** PROBLEM REQUIREMENTS **
Pick out each line of the records in which the word "eraser" appears.

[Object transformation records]
------------------------
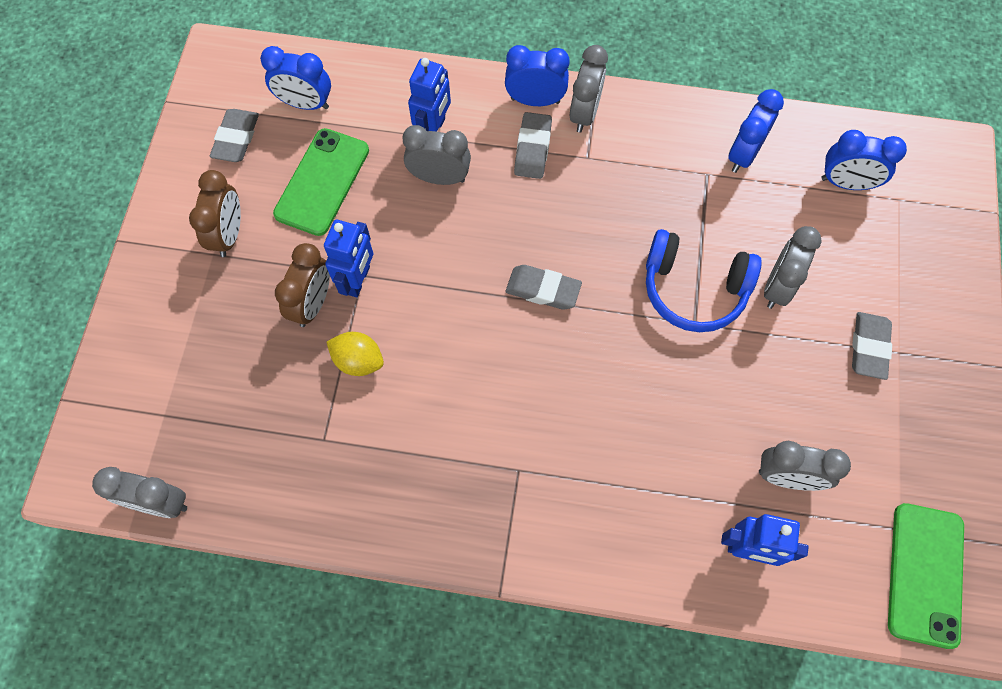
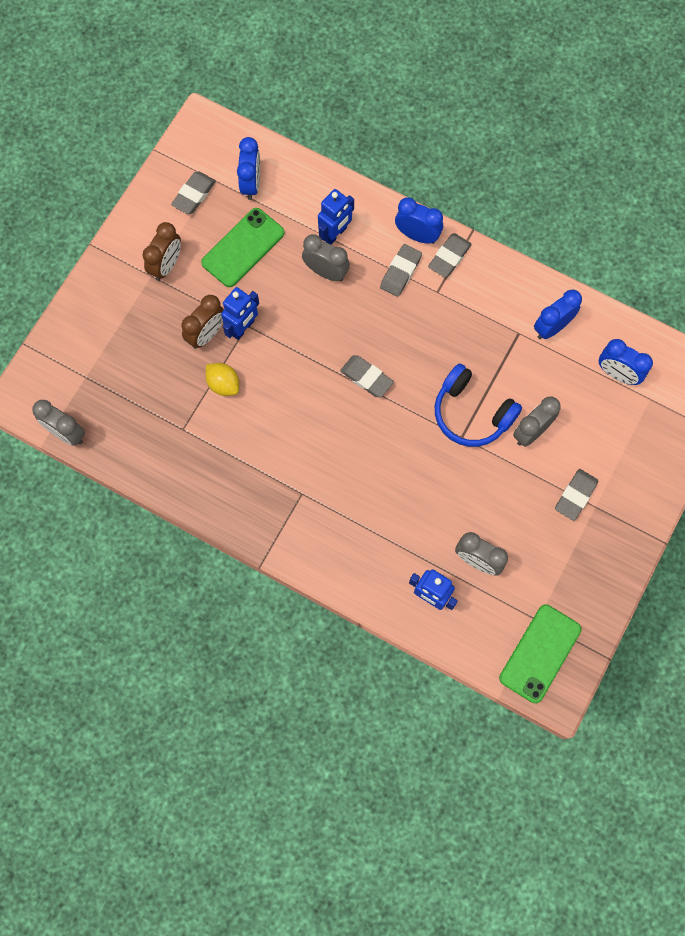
camera: 20 degrees right, 5 degrees up
blue clock [260,46,331,110] -> blue clock turned 120 degrees counterclockwise [237,137,260,200]
grey clock [570,45,608,133] -> grey eraser [428,233,472,278]

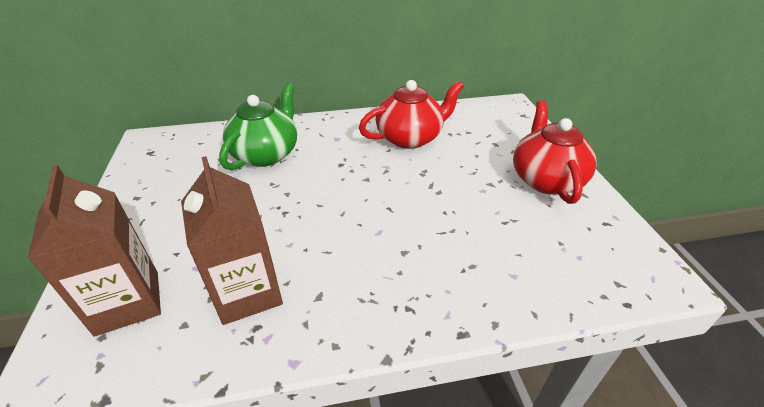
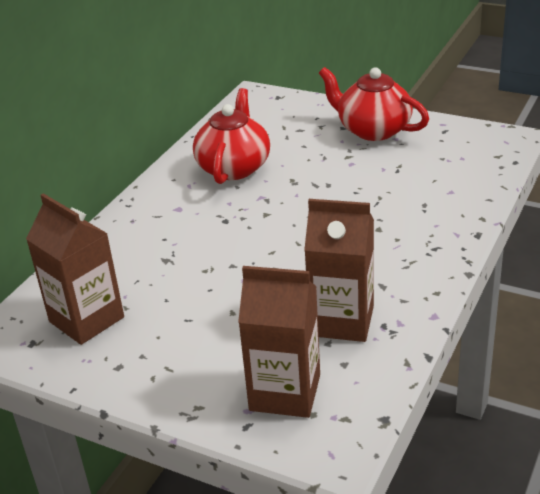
camera: 50 degrees left, 5 degrees down
green teapot [219,83,297,170] -> none
none -> brown carton [26,193,124,345]

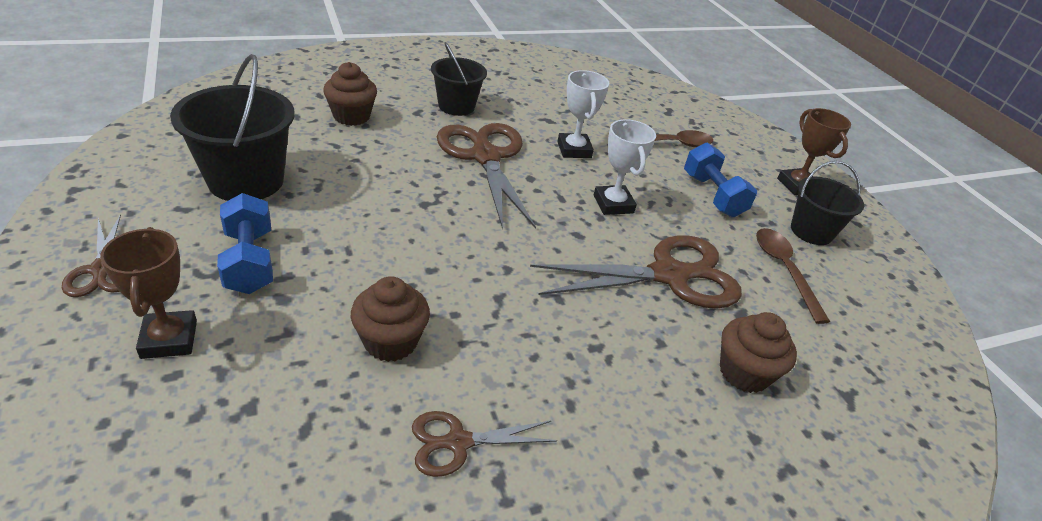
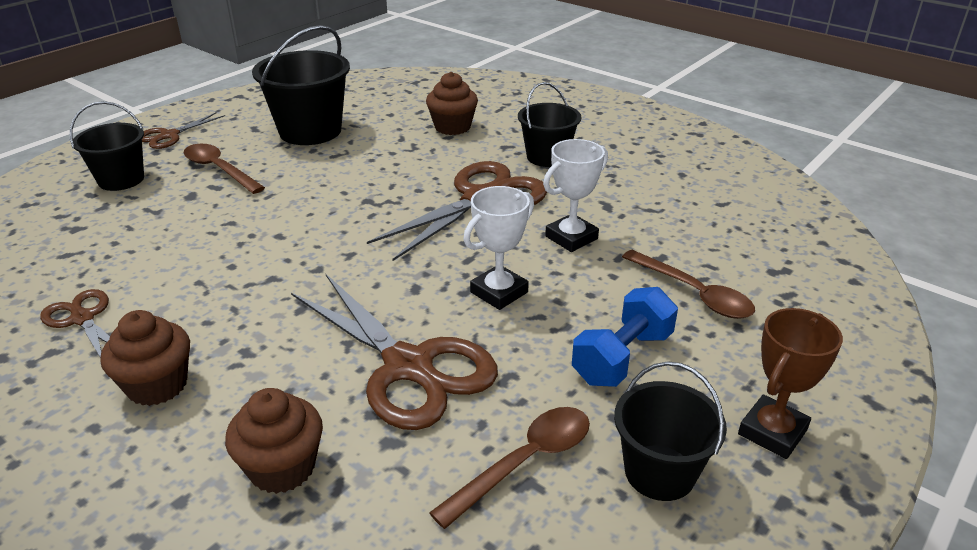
camera: 65 degrees right, 5 degrees down
brown trophy [100,227,197,359] -> black bucket [70,101,144,191]
blue dumbbell [217,193,273,294] -> brown spoon [184,144,265,194]
brown cupcake [351,276,430,362] -> brown cupcake moved to [100,310,190,406]

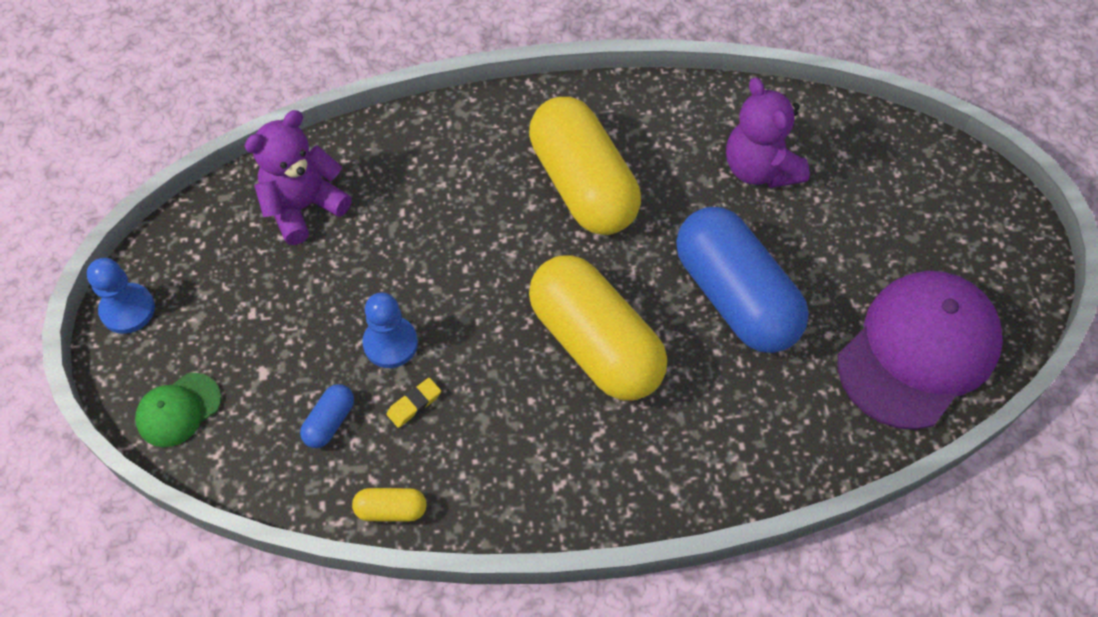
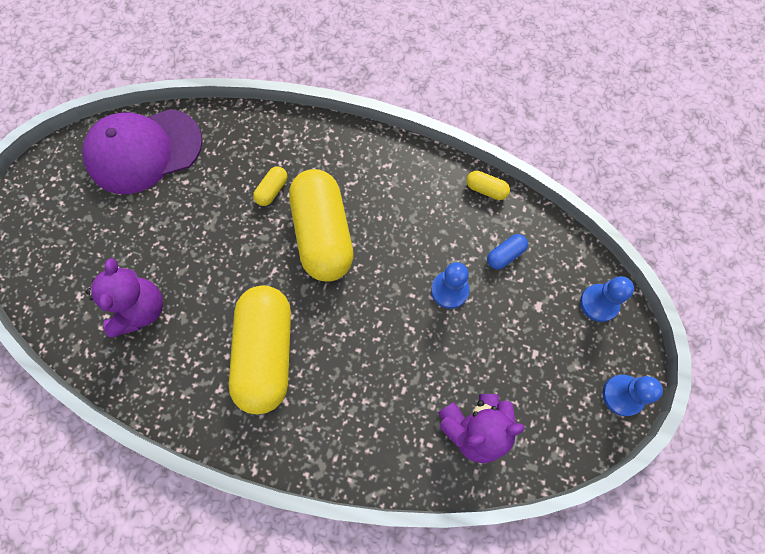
camera: 155 degrees left, 10 degrees up
green cap [135,373,221,447] -> blue pawn [580,276,634,322]
yellow eraser [387,378,441,428] -> none
blue capsule [676,207,809,353] -> none
none -> yellow capsule [253,166,288,206]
------------------------
** YOUR RESPONSE **
grey clock [570,45,608,133] -> grey eraser [428,233,472,278]
yellow eraser [387,378,441,428] -> none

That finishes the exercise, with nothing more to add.